• WHAT IS BEING ASKED:
Reproduce the records word for word, starting at the very first line and ending at the line that contains "8: (738, 249)", with both ends included. Leave the pictures out of your answer.

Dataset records

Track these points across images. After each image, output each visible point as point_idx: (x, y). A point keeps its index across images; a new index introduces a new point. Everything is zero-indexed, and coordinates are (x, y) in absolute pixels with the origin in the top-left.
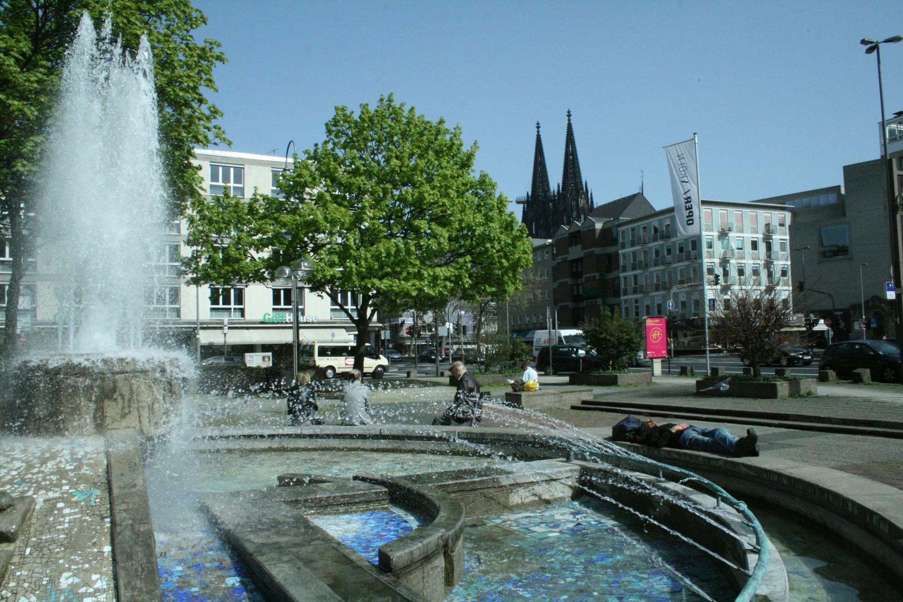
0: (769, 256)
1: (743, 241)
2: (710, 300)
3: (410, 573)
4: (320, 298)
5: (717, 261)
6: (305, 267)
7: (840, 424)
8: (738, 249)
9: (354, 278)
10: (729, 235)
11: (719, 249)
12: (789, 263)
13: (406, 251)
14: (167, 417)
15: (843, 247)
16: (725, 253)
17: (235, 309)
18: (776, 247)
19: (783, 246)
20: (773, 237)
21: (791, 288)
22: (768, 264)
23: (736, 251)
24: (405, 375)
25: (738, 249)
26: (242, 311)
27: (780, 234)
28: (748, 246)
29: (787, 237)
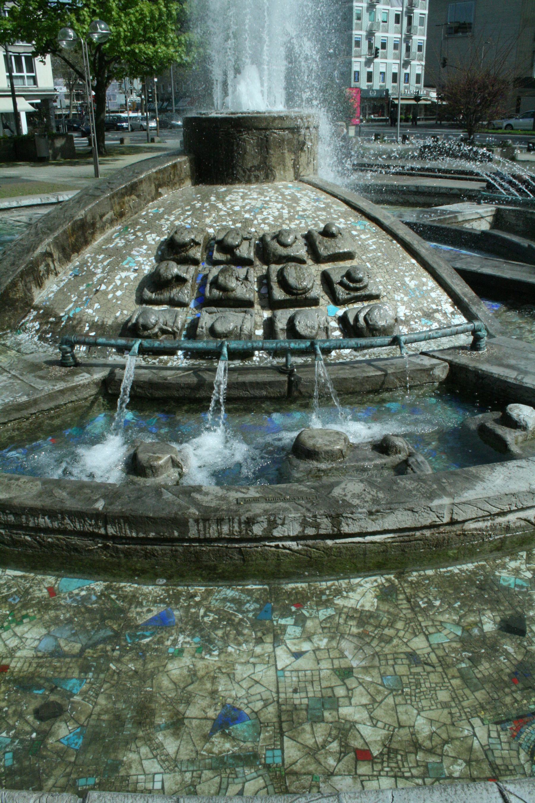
0: (409, 30)
1: (388, 14)
2: (355, 72)
3: (249, 373)
4: (42, 64)
5: (364, 33)
6: (101, 29)
7: (145, 147)
8: (383, 22)
9: (121, 43)
10: (377, 7)
11: (366, 21)
12: (425, 38)
13: (167, 15)
14: (480, 331)
15: (464, 24)
16: (372, 25)
17: (28, 77)
18: (416, 22)
19: (422, 20)
20: (415, 11)
21: (423, 63)
22: (408, 38)
23: (382, 24)
24: (119, 142)
25: (383, 22)
26: (34, 79)
27: (421, 9)
28: (392, 19)
29: (426, 12)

• ANSWER FOR THIS EXERCISE:
Track these points across images. After each image, output each visible point as point_idx: (x, y). A point keeps its index across images; a new index introduces a new point. Everything is zero-indexed, and coordinates are (x, y) in absolute pixels with the origin in the top-left.
0: (769, 256)
1: (743, 241)
2: (710, 300)
3: (410, 573)
4: (320, 298)
5: (717, 261)
6: (305, 267)
7: (840, 424)
8: (738, 249)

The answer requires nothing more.